[Stored items]
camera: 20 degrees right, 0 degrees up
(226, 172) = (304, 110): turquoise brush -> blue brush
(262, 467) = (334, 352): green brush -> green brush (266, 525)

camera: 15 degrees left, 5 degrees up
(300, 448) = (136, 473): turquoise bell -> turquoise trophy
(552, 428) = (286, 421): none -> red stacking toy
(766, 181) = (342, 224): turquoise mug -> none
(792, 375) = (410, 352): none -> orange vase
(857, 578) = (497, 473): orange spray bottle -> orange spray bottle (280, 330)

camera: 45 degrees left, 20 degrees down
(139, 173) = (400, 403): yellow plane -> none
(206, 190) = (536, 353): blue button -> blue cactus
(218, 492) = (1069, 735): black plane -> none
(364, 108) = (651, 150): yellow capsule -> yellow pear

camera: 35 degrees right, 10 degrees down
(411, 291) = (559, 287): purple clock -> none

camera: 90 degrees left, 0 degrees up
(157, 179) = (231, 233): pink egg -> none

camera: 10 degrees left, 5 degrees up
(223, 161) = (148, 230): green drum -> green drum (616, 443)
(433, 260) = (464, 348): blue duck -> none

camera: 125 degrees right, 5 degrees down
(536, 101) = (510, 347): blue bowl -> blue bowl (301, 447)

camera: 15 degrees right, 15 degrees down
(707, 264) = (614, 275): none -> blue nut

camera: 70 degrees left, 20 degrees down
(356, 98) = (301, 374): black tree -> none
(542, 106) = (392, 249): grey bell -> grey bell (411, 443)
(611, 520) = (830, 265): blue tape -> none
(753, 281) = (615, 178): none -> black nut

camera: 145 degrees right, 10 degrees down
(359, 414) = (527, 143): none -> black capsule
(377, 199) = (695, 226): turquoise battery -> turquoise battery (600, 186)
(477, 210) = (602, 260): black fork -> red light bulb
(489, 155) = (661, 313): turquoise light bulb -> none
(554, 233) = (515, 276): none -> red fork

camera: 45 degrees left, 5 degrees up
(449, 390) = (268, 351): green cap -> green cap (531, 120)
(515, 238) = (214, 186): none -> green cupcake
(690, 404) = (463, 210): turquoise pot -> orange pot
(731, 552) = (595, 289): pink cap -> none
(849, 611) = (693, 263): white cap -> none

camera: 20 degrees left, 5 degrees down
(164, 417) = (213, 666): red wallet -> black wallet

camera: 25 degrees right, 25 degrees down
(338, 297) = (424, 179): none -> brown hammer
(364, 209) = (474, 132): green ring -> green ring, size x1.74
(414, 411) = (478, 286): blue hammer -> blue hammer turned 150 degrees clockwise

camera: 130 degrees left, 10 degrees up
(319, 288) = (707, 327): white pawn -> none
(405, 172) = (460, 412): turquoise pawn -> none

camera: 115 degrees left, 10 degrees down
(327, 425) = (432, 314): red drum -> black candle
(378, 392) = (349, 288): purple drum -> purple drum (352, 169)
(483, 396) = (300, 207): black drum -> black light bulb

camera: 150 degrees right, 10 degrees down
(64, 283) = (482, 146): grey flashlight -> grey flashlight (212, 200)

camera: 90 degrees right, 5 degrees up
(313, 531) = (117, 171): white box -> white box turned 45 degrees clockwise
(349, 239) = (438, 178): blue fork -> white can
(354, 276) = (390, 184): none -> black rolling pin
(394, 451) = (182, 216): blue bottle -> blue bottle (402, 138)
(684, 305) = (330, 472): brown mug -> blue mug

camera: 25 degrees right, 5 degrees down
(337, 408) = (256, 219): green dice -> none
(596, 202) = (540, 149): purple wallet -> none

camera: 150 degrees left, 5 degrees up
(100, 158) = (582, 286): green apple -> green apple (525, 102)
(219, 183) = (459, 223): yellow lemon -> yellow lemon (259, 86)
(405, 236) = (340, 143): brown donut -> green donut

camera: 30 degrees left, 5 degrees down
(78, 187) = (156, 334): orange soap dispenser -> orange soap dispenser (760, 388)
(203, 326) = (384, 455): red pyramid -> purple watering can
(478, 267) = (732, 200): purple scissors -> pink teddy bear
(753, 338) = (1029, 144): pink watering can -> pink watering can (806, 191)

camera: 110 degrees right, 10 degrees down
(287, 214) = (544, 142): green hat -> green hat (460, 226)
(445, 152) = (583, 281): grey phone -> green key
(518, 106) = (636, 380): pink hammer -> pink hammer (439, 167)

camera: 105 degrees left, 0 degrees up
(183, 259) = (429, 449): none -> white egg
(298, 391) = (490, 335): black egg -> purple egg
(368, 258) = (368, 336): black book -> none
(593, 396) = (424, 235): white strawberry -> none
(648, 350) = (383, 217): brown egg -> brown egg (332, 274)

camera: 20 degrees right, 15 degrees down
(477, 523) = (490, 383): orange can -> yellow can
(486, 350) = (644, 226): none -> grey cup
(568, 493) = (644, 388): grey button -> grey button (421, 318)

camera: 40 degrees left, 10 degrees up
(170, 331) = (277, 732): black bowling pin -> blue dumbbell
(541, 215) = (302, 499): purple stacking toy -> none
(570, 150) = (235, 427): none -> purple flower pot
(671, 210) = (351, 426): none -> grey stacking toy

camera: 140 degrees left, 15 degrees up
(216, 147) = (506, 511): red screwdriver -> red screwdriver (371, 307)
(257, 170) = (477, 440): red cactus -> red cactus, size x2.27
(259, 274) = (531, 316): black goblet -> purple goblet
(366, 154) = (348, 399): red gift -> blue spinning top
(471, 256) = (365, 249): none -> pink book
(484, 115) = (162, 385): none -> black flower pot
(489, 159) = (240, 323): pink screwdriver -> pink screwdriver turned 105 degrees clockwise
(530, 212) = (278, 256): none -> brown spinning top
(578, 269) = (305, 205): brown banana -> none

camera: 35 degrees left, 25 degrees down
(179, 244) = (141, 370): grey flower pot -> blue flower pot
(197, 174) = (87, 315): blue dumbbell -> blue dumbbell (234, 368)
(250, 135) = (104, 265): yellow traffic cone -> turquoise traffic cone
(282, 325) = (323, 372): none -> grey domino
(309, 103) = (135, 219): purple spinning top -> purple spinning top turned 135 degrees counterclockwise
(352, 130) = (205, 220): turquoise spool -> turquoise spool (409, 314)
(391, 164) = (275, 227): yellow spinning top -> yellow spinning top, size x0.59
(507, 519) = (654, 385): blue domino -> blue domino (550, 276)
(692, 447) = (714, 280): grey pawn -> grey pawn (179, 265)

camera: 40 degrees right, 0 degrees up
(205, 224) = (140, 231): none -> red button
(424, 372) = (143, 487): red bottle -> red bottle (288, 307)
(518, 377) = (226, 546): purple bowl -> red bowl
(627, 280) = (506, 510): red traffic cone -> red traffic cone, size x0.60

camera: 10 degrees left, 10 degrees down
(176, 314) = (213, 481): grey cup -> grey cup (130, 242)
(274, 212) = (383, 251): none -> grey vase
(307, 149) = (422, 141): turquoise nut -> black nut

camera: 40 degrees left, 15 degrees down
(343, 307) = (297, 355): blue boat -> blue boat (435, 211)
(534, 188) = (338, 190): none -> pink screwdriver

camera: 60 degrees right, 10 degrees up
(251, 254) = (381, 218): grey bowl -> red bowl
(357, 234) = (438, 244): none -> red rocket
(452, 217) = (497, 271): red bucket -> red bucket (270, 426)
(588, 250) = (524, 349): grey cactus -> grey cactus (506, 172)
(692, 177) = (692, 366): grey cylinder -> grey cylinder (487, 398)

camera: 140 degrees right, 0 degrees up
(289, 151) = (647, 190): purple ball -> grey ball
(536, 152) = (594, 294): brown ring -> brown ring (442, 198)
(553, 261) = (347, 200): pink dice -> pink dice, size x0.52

▸ **Task to carry out**:
The records above need copying again. Keep each word as it is.

▸ **Task solution**:
camera: 20 degrees right, 0 degrees up
(226, 172) = (304, 110): turquoise brush -> blue brush
(262, 467) = (334, 352): green brush -> green brush (266, 525)

camera: 15 degrees left, 5 degrees up
(300, 448) = (136, 473): turquoise bell -> turquoise trophy
(552, 428) = (286, 421): none -> red stacking toy
(766, 181) = (342, 224): turquoise mug -> none
(792, 375) = (410, 352): none -> orange vase
(857, 578) = (497, 473): orange spray bottle -> orange spray bottle (280, 330)

camera: 45 degrees left, 20 degrees down
(139, 173) = (400, 403): yellow plane -> none
(206, 190) = (536, 353): blue button -> blue cactus
(218, 492) = (1069, 735): black plane -> none
(364, 108) = (651, 150): yellow capsule -> yellow pear

camera: 35 degrees right, 10 degrees down
(411, 291) = (559, 287): purple clock -> none

camera: 90 degrees left, 0 degrees up
(157, 179) = (231, 233): pink egg -> none

camera: 10 degrees left, 5 degrees up
(223, 161) = (148, 230): green drum -> green drum (616, 443)
(433, 260) = (464, 348): blue duck -> none

camera: 125 degrees right, 5 degrees down
(536, 101) = (510, 347): blue bowl -> blue bowl (301, 447)

camera: 15 degrees right, 15 degrees down
(707, 264) = (614, 275): none -> blue nut

camera: 70 degrees left, 20 degrees down
(356, 98) = (301, 374): black tree -> none
(542, 106) = (392, 249): grey bell -> grey bell (411, 443)
(611, 520) = (830, 265): blue tape -> none
(753, 281) = (615, 178): none -> black nut

camera: 145 degrees right, 10 degrees down
(359, 414) = (527, 143): none -> black capsule
(377, 199) = (695, 226): turquoise battery -> turquoise battery (600, 186)
(477, 210) = (602, 260): black fork -> red light bulb
(489, 155) = (661, 313): turquoise light bulb -> none
(554, 233) = (515, 276): none -> red fork

camera: 45 degrees left, 5 degrees up
(449, 390) = (268, 351): green cap -> green cap (531, 120)
(515, 238) = (214, 186): none -> green cupcake
(690, 404) = (463, 210): turquoise pot -> orange pot
(731, 552) = (595, 289): pink cap -> none
(849, 611) = (693, 263): white cap -> none

camera: 20 degrees left, 5 degrees down
(164, 417) = (213, 666): red wallet -> black wallet

camera: 25 degrees right, 25 degrees down
(338, 297) = (424, 179): none -> brown hammer
(364, 209) = (474, 132): green ring -> green ring, size x1.74
(414, 411) = (478, 286): blue hammer -> blue hammer turned 150 degrees clockwise

camera: 130 degrees left, 10 degrees up
(319, 288) = (707, 327): white pawn -> none
(405, 172) = (460, 412): turquoise pawn -> none

camera: 115 degrees left, 10 degrees down
(327, 425) = (432, 314): red drum -> black candle
(378, 392) = (349, 288): purple drum -> purple drum (352, 169)
(483, 396) = (300, 207): black drum -> black light bulb

camera: 150 degrees right, 10 degrees down
(64, 283) = (482, 146): grey flashlight -> grey flashlight (212, 200)

camera: 90 degrees right, 5 degrees up
(313, 531) = (117, 171): white box -> white box turned 45 degrees clockwise
(349, 239) = (438, 178): blue fork -> white can
(354, 276) = (390, 184): none -> black rolling pin
(394, 451) = (182, 216): blue bottle -> blue bottle (402, 138)
(684, 305) = (330, 472): brown mug -> blue mug

camera: 25 degrees right, 5 degrees down
(337, 408) = (256, 219): green dice -> none
(596, 202) = (540, 149): purple wallet -> none

camera: 150 degrees left, 5 degrees up
(100, 158) = (582, 286): green apple -> green apple (525, 102)
(219, 183) = (459, 223): yellow lemon -> yellow lemon (259, 86)
(405, 236) = (340, 143): brown donut -> green donut

camera: 30 degrees left, 5 degrees down
(78, 187) = (156, 334): orange soap dispenser -> orange soap dispenser (760, 388)
(203, 326) = (384, 455): red pyramid -> purple watering can
(478, 267) = (732, 200): purple scissors -> pink teddy bear
(753, 338) = (1029, 144): pink watering can -> pink watering can (806, 191)

camera: 110 degrees right, 10 degrees down
(287, 214) = (544, 142): green hat -> green hat (460, 226)
(445, 152) = (583, 281): grey phone -> green key
(518, 106) = (636, 380): pink hammer -> pink hammer (439, 167)

camera: 105 degrees left, 0 degrees up
(183, 259) = (429, 449): none -> white egg
(298, 391) = (490, 335): black egg -> purple egg
(368, 258) = (368, 336): black book -> none
(593, 396) = (424, 235): white strawberry -> none
(648, 350) = (383, 217): brown egg -> brown egg (332, 274)

camera: 20 degrees right, 15 degrees down
(477, 523) = (490, 383): orange can -> yellow can
(486, 350) = (644, 226): none -> grey cup
(568, 493) = (644, 388): grey button -> grey button (421, 318)

camera: 40 degrees left, 10 degrees up
(170, 331) = (277, 732): black bowling pin -> blue dumbbell
(541, 215) = (302, 499): purple stacking toy -> none
(570, 150) = (235, 427): none -> purple flower pot
(671, 210) = (351, 426): none -> grey stacking toy

camera: 140 degrees left, 15 degrees up
(216, 147) = (506, 511): red screwdriver -> red screwdriver (371, 307)
(257, 170) = (477, 440): red cactus -> red cactus, size x2.27
(259, 274) = (531, 316): black goblet -> purple goblet
(366, 154) = (348, 399): red gift -> blue spinning top
(471, 256) = (365, 249): none -> pink book
(484, 115) = (162, 385): none -> black flower pot
(489, 159) = (240, 323): pink screwdriver -> pink screwdriver turned 105 degrees clockwise
(530, 212) = (278, 256): none -> brown spinning top
(578, 269) = (305, 205): brown banana -> none

camera: 35 degrees left, 25 degrees down
(179, 244) = (141, 370): grey flower pot -> blue flower pot
(197, 174) = (87, 315): blue dumbbell -> blue dumbbell (234, 368)
(250, 135) = (104, 265): yellow traffic cone -> turquoise traffic cone
(282, 325) = (323, 372): none -> grey domino
(309, 103) = (135, 219): purple spinning top -> purple spinning top turned 135 degrees counterclockwise
(352, 130) = (205, 220): turquoise spool -> turquoise spool (409, 314)
(391, 164) = (275, 227): yellow spinning top -> yellow spinning top, size x0.59
(507, 519) = (654, 385): blue domino -> blue domino (550, 276)
(692, 447) = (714, 280): grey pawn -> grey pawn (179, 265)

camera: 40 degrees right, 0 degrees up
(205, 224) = (140, 231): none -> red button
(424, 372) = (143, 487): red bottle -> red bottle (288, 307)
(518, 377) = (226, 546): purple bowl -> red bowl
(627, 280) = (506, 510): red traffic cone -> red traffic cone, size x0.60

camera: 10 degrees left, 10 degrees down
(176, 314) = (213, 481): grey cup -> grey cup (130, 242)
(274, 212) = (383, 251): none -> grey vase
(307, 149) = (422, 141): turquoise nut -> black nut

camera: 40 degrees left, 15 degrees down
(343, 307) = (297, 355): blue boat -> blue boat (435, 211)
(534, 188) = (338, 190): none -> pink screwdriver

camera: 60 degrees right, 10 degrees up
(251, 254) = (381, 218): grey bowl -> red bowl
(357, 234) = (438, 244): none -> red rocket
(452, 217) = (497, 271): red bucket -> red bucket (270, 426)
(588, 250) = (524, 349): grey cactus -> grey cactus (506, 172)
(692, 177) = (692, 366): grey cylinder -> grey cylinder (487, 398)

camera: 140 degrees right, 0 degrees up
(289, 151) = (647, 190): purple ball -> grey ball
(536, 152) = (594, 294): brown ring -> brown ring (442, 198)
(553, 261) = (347, 200): pink dice -> pink dice, size x0.52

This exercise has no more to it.